_Challenge_: Rewrite the records with every "counterclockwise" changed to "anticlockwise" and everything else left unchanged. Leave the picture lines out of your answer.

— Begin —

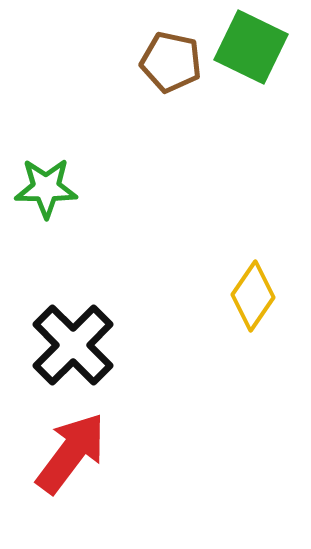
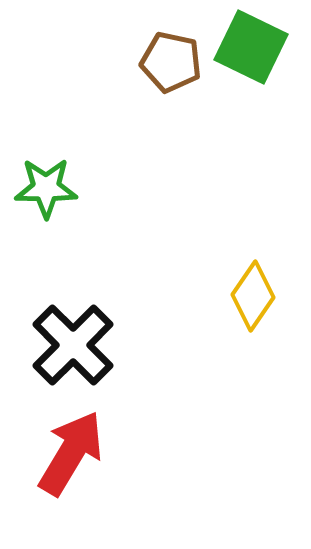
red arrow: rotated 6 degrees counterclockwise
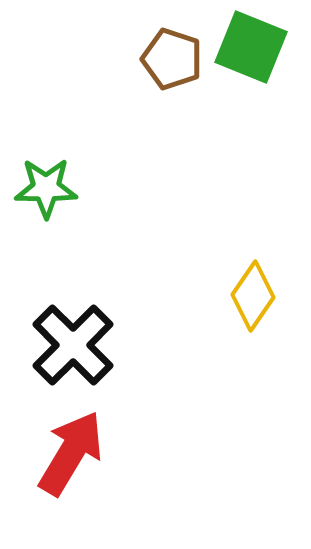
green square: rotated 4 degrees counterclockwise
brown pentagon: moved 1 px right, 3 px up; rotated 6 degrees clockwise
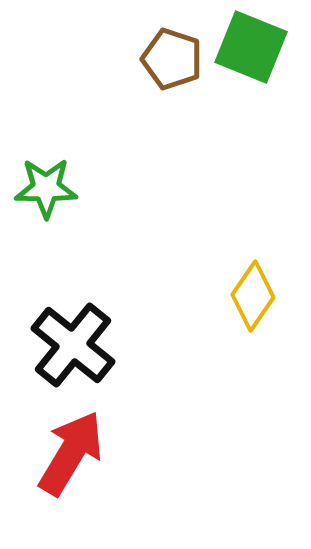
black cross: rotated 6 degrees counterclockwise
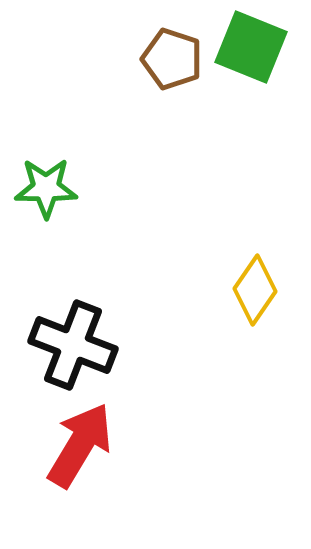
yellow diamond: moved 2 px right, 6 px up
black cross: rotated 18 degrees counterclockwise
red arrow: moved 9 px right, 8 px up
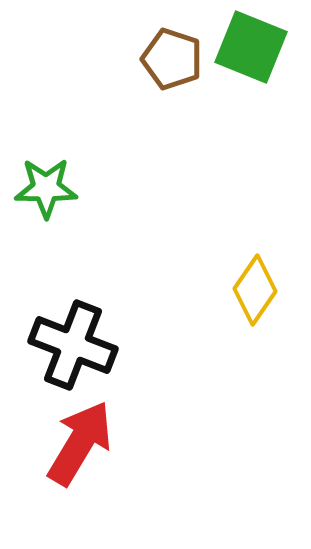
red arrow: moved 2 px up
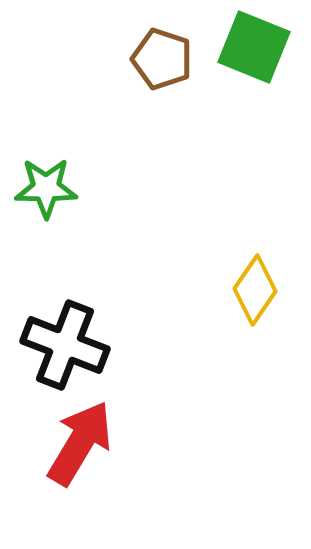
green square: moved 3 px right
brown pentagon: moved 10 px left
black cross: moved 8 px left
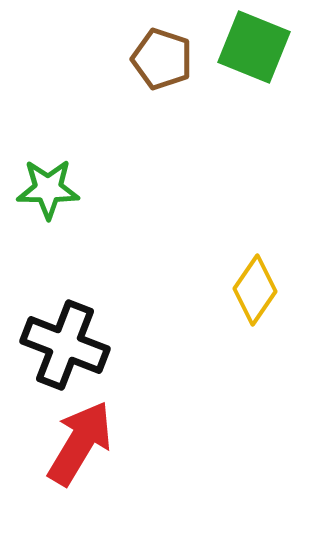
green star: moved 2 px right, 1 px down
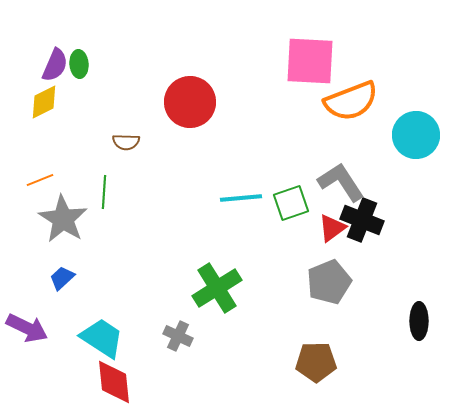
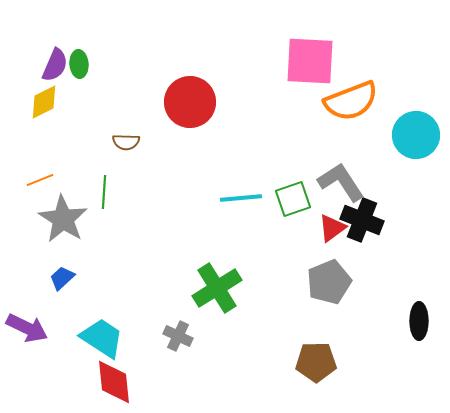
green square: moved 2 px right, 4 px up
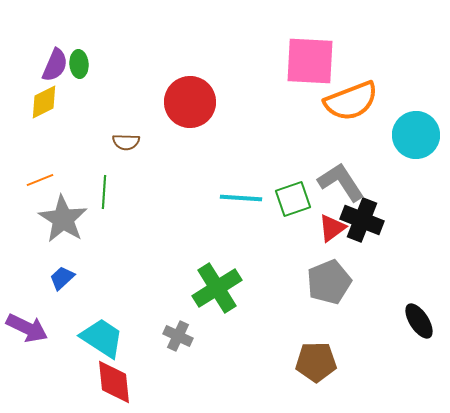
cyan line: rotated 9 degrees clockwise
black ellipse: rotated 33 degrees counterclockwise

— End —

_Task response_:
red arrow: rotated 6 degrees anticlockwise
green square: rotated 4 degrees anticlockwise
brown pentagon: moved 1 px right, 3 px up; rotated 6 degrees clockwise
black cross: rotated 6 degrees anticlockwise
yellow diamond: moved 2 px right, 6 px up
black cross: rotated 18 degrees anticlockwise
red arrow: moved 9 px right, 8 px up
red arrow: moved 2 px up
green square: moved 3 px right
brown pentagon: moved 10 px left
black cross: moved 8 px left
green star: moved 2 px right, 1 px down
green square: moved 2 px right, 4 px up
cyan line: rotated 9 degrees clockwise
black ellipse: rotated 33 degrees anticlockwise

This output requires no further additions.